§ **Raw records**
####################

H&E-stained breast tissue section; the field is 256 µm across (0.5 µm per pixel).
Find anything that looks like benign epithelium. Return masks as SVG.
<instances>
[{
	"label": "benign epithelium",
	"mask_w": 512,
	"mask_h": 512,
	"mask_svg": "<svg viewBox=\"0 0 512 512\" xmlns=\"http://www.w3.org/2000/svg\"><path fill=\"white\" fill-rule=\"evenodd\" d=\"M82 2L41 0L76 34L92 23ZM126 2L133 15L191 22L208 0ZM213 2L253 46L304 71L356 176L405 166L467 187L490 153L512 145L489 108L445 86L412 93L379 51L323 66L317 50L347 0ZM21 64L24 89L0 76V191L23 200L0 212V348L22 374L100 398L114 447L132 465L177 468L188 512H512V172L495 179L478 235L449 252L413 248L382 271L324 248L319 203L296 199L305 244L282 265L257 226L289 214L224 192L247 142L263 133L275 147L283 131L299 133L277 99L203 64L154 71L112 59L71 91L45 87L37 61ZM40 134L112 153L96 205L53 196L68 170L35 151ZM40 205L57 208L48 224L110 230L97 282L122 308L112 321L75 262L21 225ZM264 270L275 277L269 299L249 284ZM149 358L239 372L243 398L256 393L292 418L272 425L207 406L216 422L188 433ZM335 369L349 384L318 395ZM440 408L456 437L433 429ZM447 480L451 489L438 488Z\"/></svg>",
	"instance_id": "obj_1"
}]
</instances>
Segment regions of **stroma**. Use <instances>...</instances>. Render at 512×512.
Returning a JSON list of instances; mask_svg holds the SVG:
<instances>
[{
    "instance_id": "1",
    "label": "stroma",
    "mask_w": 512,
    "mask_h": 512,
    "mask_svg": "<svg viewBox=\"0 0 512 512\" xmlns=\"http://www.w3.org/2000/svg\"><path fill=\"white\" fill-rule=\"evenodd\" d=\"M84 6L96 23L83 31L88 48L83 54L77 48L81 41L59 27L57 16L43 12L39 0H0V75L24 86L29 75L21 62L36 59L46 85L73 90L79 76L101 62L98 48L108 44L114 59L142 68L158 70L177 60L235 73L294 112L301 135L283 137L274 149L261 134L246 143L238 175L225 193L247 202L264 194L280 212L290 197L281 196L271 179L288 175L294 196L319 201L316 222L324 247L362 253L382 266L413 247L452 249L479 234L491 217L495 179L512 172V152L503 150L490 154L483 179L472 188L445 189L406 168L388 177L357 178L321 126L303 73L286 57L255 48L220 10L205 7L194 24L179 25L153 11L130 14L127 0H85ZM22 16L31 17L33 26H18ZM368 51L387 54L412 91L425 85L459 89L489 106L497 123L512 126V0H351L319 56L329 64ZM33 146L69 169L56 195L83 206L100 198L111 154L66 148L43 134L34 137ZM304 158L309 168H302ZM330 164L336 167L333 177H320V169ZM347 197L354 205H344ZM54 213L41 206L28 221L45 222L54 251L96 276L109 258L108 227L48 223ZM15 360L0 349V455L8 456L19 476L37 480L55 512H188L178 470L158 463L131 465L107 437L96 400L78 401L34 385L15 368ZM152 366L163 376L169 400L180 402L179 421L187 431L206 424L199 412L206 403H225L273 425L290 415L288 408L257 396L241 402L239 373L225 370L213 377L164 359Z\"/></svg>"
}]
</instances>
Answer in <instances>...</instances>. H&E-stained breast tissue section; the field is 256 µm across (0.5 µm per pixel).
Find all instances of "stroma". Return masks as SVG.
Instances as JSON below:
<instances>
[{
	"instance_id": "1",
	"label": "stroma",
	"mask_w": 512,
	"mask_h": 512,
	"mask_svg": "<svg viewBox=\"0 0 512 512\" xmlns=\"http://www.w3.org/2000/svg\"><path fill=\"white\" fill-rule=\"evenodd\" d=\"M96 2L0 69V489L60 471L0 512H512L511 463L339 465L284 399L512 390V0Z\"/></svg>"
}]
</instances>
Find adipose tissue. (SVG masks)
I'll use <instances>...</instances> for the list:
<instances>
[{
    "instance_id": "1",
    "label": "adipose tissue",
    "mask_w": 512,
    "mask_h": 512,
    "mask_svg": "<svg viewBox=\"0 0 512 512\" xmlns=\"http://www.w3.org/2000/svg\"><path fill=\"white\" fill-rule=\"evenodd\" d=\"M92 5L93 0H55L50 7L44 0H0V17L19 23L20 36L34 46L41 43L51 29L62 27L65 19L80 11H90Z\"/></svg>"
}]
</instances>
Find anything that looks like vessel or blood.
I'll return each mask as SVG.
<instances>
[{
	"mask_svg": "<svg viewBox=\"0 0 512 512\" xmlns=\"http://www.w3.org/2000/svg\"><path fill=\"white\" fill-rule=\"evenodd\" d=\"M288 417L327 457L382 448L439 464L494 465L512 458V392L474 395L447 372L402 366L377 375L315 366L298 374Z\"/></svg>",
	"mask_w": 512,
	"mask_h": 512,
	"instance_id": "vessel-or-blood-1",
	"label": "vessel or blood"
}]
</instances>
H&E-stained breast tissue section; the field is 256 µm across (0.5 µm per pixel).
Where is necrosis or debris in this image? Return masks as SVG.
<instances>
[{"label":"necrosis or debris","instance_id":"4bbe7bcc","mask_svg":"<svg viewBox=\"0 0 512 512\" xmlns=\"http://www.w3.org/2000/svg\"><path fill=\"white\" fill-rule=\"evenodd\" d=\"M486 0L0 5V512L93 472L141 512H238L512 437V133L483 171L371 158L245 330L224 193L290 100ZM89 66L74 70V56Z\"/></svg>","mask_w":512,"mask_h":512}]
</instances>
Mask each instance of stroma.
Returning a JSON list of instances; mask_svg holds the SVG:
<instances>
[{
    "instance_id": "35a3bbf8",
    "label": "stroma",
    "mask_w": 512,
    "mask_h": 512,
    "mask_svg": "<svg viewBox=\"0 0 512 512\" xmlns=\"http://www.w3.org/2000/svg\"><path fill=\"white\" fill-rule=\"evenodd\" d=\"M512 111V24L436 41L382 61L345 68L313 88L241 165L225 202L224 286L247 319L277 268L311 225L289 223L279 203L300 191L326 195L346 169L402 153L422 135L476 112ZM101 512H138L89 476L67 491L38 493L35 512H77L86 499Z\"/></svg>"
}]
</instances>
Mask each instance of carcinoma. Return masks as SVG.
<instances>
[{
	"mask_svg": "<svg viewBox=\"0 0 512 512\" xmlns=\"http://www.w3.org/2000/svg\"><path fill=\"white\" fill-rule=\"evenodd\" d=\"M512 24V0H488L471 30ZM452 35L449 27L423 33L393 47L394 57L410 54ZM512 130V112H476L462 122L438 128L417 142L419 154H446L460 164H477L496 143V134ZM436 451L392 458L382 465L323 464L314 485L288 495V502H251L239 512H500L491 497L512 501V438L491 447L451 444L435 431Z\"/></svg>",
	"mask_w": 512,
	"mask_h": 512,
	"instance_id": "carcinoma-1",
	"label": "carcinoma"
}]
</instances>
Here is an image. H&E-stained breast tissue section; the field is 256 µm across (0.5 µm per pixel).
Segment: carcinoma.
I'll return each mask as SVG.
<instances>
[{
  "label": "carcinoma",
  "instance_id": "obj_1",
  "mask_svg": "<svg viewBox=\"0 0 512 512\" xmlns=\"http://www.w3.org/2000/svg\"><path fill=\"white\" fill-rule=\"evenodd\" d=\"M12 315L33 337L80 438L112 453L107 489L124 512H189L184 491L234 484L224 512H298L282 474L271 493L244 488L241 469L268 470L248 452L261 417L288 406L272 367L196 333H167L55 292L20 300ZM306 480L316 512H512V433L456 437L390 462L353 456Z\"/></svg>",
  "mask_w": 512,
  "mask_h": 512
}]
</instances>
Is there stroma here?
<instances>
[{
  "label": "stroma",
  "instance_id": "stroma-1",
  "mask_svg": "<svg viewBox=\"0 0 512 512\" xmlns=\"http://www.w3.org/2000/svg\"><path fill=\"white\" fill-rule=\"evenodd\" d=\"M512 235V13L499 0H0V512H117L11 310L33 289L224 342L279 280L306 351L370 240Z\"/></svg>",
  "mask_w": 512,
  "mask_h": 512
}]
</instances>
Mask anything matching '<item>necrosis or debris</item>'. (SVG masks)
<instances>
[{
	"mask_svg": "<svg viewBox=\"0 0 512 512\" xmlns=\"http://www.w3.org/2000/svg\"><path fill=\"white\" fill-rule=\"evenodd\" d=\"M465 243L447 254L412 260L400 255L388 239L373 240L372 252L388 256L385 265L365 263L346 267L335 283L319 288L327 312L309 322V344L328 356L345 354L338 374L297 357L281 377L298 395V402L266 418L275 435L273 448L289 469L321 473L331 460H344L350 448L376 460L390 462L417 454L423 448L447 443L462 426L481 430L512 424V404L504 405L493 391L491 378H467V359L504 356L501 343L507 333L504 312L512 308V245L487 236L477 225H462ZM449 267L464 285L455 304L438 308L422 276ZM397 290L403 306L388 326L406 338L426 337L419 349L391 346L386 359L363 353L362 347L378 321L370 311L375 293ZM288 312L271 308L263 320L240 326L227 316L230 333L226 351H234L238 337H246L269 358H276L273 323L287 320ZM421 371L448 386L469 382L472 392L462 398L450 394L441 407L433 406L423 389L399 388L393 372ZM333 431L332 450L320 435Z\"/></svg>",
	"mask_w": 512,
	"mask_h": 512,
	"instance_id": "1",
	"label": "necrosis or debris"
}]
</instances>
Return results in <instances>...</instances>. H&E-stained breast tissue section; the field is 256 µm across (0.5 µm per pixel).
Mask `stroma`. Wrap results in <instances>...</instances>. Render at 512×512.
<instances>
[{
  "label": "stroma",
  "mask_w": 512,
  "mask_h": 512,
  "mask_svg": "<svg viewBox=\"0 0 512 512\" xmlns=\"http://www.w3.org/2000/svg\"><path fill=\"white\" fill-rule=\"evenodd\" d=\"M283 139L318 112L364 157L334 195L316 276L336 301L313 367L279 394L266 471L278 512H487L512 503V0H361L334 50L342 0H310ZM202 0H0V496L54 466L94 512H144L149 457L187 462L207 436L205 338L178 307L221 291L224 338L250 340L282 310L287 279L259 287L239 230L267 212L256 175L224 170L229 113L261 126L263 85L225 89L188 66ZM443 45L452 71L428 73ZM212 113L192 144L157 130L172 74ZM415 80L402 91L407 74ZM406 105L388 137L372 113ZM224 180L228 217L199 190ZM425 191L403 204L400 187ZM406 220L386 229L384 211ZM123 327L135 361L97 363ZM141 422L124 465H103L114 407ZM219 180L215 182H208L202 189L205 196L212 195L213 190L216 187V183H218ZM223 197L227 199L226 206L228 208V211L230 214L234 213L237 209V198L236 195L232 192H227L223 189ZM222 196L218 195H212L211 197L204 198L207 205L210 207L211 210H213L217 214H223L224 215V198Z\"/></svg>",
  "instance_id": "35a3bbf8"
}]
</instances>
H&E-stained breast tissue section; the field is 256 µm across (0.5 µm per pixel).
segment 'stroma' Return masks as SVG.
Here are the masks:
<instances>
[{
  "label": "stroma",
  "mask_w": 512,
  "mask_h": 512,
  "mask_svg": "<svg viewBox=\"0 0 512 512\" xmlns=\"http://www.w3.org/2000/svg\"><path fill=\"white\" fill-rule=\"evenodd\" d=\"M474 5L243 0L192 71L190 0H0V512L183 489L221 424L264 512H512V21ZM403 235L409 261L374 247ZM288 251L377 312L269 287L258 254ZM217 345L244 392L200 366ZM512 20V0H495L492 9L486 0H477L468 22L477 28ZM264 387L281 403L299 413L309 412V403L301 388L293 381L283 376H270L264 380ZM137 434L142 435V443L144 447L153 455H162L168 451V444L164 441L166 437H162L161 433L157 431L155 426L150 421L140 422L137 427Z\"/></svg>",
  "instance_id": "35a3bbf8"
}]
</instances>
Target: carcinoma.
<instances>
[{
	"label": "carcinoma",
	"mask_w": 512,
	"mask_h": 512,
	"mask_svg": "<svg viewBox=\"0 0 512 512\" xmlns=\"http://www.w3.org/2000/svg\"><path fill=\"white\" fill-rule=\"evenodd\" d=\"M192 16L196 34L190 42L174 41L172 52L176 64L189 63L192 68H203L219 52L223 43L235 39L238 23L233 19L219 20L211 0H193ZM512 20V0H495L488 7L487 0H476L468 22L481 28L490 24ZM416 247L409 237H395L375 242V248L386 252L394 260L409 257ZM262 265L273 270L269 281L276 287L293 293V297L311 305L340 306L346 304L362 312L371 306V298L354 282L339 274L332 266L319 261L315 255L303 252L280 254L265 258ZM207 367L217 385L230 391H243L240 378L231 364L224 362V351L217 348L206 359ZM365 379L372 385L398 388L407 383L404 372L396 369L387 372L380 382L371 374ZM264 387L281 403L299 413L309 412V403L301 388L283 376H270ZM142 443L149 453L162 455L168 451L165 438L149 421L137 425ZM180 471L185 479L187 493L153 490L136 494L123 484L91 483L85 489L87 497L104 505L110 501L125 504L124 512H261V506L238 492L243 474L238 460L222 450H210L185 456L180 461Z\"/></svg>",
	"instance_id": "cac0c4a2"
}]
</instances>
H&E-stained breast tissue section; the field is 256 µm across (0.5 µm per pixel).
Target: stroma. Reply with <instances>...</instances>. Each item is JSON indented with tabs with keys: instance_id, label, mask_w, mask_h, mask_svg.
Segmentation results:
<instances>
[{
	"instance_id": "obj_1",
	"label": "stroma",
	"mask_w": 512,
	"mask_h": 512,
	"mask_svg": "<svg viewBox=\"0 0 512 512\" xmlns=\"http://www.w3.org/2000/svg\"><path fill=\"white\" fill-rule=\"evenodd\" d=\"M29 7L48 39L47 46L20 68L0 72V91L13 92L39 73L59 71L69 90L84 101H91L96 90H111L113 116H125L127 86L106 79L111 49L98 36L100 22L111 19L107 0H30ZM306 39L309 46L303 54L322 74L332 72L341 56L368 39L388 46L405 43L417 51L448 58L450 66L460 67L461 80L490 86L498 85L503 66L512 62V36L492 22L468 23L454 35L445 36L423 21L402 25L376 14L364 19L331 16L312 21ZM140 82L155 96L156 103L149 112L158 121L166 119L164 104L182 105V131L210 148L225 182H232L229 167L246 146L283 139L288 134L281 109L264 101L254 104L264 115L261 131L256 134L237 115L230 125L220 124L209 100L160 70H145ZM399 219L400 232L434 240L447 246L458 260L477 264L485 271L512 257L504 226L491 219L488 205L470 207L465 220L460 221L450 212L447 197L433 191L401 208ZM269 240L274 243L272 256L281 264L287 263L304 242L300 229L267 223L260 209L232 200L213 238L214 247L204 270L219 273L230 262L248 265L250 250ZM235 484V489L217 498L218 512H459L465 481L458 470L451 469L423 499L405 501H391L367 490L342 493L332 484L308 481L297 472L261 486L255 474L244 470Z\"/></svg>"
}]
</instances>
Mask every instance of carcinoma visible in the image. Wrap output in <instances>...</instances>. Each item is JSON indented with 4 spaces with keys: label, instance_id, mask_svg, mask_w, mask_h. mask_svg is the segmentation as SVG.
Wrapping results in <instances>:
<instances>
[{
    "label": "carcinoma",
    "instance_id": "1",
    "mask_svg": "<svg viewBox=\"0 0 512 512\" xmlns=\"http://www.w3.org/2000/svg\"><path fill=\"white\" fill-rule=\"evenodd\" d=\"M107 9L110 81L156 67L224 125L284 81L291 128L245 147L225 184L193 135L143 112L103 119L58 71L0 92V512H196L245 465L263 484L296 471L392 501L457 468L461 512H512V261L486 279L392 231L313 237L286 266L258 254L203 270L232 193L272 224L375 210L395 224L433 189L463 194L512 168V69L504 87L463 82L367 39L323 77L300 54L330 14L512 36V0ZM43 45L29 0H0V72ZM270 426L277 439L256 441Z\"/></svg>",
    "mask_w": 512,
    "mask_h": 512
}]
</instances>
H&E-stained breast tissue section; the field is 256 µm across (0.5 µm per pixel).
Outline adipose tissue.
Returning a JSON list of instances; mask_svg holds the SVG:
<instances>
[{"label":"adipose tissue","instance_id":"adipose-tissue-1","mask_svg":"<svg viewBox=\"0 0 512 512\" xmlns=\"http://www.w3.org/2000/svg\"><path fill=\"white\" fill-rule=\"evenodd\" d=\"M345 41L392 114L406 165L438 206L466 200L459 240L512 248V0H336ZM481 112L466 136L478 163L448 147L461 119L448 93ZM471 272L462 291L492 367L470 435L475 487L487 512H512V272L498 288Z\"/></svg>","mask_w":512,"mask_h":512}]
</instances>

####################

§ **Stated goal**
Give back, word for word, each line from the one containing "Mask anything matching" down to the one containing "Return results in", including those two lines.

§ **Reply to the task**
Mask anything matching '<item>necrosis or debris</item>'. (SVG masks)
<instances>
[{
	"mask_svg": "<svg viewBox=\"0 0 512 512\" xmlns=\"http://www.w3.org/2000/svg\"><path fill=\"white\" fill-rule=\"evenodd\" d=\"M465 243L447 254L412 260L400 255L388 239L373 240L372 252L388 256L385 265L365 263L346 267L335 283L319 288L327 312L309 322V344L328 356L345 354L338 374L297 357L281 377L298 395V402L266 418L275 435L273 448L289 469L321 473L331 460H344L350 448L376 460L390 462L417 454L423 448L447 443L462 426L481 430L512 424V404L504 405L493 391L491 378H467V359L504 356L501 343L507 333L504 312L512 308V245L487 236L477 225H462ZM449 267L464 285L455 304L438 308L422 276ZM397 290L403 306L388 326L406 338L426 337L419 349L391 346L386 359L363 353L362 347L378 321L370 311L375 293ZM288 312L271 308L263 320L240 326L227 316L230 333L226 351H234L238 337H246L269 358H276L273 323L287 320ZM421 371L448 386L469 382L472 392L462 398L450 394L441 407L433 406L423 389L399 388L393 372ZM333 431L332 450L320 435Z\"/></svg>",
	"mask_w": 512,
	"mask_h": 512,
	"instance_id": "1",
	"label": "necrosis or debris"
}]
</instances>
Return results in <instances>...</instances>. H&E-stained breast tissue section; the field is 256 µm across (0.5 µm per pixel).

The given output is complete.